*Work item:* When a line in the data below includes "AGND", pick it out and copy it.

Saved entries
◇ ◇ ◇

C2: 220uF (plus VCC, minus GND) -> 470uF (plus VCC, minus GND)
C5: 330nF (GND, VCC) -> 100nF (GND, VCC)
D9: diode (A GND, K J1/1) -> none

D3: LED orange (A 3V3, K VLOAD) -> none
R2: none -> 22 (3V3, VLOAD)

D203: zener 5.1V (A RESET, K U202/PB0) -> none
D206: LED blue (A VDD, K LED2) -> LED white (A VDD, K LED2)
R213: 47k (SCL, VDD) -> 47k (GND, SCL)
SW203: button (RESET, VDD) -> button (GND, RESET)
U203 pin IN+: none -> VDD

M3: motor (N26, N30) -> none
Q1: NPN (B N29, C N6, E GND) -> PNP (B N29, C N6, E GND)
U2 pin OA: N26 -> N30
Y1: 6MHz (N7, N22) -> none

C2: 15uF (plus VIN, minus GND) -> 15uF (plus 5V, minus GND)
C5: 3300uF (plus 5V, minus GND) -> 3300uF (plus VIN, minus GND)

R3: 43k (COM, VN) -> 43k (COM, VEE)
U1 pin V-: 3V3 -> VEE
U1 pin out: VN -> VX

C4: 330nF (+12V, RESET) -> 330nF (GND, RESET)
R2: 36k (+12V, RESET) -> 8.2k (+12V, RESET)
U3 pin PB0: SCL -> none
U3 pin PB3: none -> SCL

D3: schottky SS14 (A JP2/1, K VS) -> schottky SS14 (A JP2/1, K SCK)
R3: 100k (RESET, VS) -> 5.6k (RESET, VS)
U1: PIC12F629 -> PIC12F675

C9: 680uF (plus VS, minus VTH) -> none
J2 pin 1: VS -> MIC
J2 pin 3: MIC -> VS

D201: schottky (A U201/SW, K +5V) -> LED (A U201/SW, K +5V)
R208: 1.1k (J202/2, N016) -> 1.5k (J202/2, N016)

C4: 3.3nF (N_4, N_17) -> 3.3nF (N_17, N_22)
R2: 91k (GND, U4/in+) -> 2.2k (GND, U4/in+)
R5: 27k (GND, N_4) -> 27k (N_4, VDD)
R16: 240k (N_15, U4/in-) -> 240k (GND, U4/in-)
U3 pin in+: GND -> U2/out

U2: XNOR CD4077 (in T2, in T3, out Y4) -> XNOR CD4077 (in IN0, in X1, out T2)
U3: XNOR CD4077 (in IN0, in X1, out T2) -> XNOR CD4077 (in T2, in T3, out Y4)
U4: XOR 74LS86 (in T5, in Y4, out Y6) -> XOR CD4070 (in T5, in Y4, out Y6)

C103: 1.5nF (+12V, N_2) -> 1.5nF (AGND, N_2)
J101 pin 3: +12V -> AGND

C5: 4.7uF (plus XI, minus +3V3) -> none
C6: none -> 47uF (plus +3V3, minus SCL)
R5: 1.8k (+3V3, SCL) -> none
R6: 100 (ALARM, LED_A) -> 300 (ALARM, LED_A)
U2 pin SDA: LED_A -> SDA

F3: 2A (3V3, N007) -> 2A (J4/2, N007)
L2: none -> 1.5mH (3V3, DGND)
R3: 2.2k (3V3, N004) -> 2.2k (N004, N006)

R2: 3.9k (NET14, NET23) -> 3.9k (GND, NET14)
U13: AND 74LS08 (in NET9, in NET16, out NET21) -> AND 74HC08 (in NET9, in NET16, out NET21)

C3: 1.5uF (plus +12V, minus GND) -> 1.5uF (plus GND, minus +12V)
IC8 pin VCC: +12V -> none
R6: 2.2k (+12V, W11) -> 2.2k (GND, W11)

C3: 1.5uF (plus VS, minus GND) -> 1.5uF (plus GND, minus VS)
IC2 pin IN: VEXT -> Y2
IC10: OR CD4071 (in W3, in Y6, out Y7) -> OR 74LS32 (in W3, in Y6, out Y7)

◇ ◇ ◇

*Written solution:*
C103: 1.5nF (+12V, N_2) -> 1.5nF (AGND, N_2)
J101 pin 3: +12V -> AGND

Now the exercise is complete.